:: Objective ::
Copy every line, leaving nothing out and adding nothing.

(Stored dataset items)
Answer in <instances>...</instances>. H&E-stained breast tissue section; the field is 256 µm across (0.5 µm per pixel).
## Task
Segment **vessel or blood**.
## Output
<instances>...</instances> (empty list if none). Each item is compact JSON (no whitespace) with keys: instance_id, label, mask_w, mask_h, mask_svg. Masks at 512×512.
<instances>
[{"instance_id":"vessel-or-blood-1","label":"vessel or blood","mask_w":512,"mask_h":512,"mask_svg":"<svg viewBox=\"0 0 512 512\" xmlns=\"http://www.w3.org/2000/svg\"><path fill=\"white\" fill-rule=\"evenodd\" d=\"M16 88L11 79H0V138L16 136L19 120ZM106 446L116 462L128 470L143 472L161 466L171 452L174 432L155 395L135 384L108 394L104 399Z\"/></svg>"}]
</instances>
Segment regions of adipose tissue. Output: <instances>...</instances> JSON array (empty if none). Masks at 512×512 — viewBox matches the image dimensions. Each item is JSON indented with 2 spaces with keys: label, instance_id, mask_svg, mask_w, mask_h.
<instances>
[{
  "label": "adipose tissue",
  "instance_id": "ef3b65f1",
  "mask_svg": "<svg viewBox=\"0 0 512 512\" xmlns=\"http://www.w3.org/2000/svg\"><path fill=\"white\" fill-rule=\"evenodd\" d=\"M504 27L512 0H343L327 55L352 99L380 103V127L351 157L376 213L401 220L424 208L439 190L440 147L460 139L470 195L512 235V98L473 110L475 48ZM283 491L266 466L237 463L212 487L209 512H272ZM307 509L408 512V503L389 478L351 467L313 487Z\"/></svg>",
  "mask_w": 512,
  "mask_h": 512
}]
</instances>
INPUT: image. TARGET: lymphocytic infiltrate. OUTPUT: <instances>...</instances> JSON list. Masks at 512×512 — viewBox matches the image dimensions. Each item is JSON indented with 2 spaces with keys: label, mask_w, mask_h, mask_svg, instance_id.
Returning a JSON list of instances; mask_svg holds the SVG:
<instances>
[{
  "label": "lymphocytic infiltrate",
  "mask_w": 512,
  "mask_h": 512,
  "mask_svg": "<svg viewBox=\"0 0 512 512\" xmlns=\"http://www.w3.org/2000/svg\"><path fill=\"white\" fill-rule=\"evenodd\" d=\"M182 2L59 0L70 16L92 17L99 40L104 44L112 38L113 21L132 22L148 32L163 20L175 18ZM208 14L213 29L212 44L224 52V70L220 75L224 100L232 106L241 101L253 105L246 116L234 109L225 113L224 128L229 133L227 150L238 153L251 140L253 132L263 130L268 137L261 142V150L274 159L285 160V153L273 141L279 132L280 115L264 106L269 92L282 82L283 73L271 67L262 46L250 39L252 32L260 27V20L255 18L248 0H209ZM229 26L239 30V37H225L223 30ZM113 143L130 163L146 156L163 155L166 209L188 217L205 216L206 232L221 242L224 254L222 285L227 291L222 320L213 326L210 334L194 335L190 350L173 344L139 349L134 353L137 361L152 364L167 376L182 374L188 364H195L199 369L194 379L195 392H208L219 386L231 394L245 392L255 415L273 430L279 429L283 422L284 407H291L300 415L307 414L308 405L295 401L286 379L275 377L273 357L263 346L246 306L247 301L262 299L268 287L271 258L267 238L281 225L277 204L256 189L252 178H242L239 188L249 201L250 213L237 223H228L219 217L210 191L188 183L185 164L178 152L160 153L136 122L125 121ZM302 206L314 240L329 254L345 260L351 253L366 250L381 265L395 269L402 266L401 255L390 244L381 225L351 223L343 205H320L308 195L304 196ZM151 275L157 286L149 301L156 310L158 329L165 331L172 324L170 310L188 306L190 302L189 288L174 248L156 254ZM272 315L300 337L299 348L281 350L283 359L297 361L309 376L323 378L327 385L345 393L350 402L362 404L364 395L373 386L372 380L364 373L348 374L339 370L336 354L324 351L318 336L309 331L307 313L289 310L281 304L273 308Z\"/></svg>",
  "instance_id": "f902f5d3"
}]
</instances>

:: Response below ::
Answer in <instances>...</instances>. H&E-stained breast tissue section; the field is 256 µm across (0.5 µm per pixel).
## Task
Segment **vessel or blood**.
## Output
<instances>...</instances> (empty list if none). Each item is compact JSON (no whitespace) with keys: instance_id, label, mask_w, mask_h, mask_svg. Masks at 512×512.
<instances>
[{"instance_id":"vessel-or-blood-1","label":"vessel or blood","mask_w":512,"mask_h":512,"mask_svg":"<svg viewBox=\"0 0 512 512\" xmlns=\"http://www.w3.org/2000/svg\"><path fill=\"white\" fill-rule=\"evenodd\" d=\"M16 88L11 79H0V138L16 136L19 120ZM106 446L116 462L128 470L143 472L161 466L171 452L174 432L155 395L135 384L108 394L104 399Z\"/></svg>"}]
</instances>
Segment regions of adipose tissue. Output: <instances>...</instances> JSON array (empty if none). Masks at 512×512 — viewBox matches the image dimensions. Each item is JSON indented with 2 spaces with keys: label, instance_id, mask_svg, mask_w, mask_h.
<instances>
[{
  "label": "adipose tissue",
  "instance_id": "ef3b65f1",
  "mask_svg": "<svg viewBox=\"0 0 512 512\" xmlns=\"http://www.w3.org/2000/svg\"><path fill=\"white\" fill-rule=\"evenodd\" d=\"M504 27L512 0H343L327 55L352 99L380 103V127L351 157L376 213L401 220L424 208L439 190L440 147L460 139L470 195L512 235V98L473 110L475 48ZM283 491L266 466L237 463L212 487L209 512H272ZM307 509L408 512V503L389 478L351 467L313 487Z\"/></svg>",
  "mask_w": 512,
  "mask_h": 512
}]
</instances>
INPUT: image. TARGET: lymphocytic infiltrate. OUTPUT: <instances>...</instances> JSON list. Masks at 512×512 — viewBox matches the image dimensions. Each item is JSON indented with 2 spaces with keys: label, mask_w, mask_h, mask_svg, instance_id.
Returning a JSON list of instances; mask_svg holds the SVG:
<instances>
[{
  "label": "lymphocytic infiltrate",
  "mask_w": 512,
  "mask_h": 512,
  "mask_svg": "<svg viewBox=\"0 0 512 512\" xmlns=\"http://www.w3.org/2000/svg\"><path fill=\"white\" fill-rule=\"evenodd\" d=\"M182 2L59 0L70 16L92 17L99 40L104 44L112 38L113 21L132 22L148 32L163 20L175 18ZM208 14L213 29L212 44L224 52V70L220 75L224 100L232 106L241 101L253 105L246 116L234 109L225 113L224 128L229 133L227 150L238 153L251 140L253 132L263 130L268 137L261 142V150L274 159L285 160V153L273 141L279 132L280 115L264 106L269 92L282 82L283 73L271 67L262 46L250 39L252 32L260 27V20L255 18L248 0H209ZM229 26L239 30V37H225L223 30ZM113 143L130 163L146 156L163 155L166 209L188 217L205 216L206 232L221 242L224 254L222 285L227 291L222 320L213 326L210 334L194 335L190 350L173 344L139 349L134 353L137 361L152 364L167 376L182 374L188 364H195L199 369L194 379L195 392H208L219 386L231 394L245 392L255 415L273 430L279 429L283 422L284 407H291L300 415L307 414L308 405L295 401L286 379L275 377L273 357L263 346L246 306L247 301L262 299L268 287L271 258L267 238L281 225L277 204L256 189L252 178H242L239 188L249 201L250 213L237 223H228L219 217L210 191L188 183L185 164L178 152L160 153L136 122L125 121ZM302 206L314 240L329 254L345 260L351 253L366 250L381 265L395 269L402 266L401 255L390 244L381 225L351 223L343 205H320L308 195L304 196ZM151 275L157 286L149 301L156 310L158 329L165 331L172 324L170 310L188 306L190 302L189 288L174 248L156 254ZM272 315L300 337L299 348L281 350L283 359L297 361L309 376L323 378L327 385L345 393L350 402L362 404L364 395L373 386L372 380L364 373L348 374L339 370L336 354L324 351L318 336L309 331L307 313L289 310L281 304L273 308Z\"/></svg>",
  "instance_id": "f902f5d3"
}]
</instances>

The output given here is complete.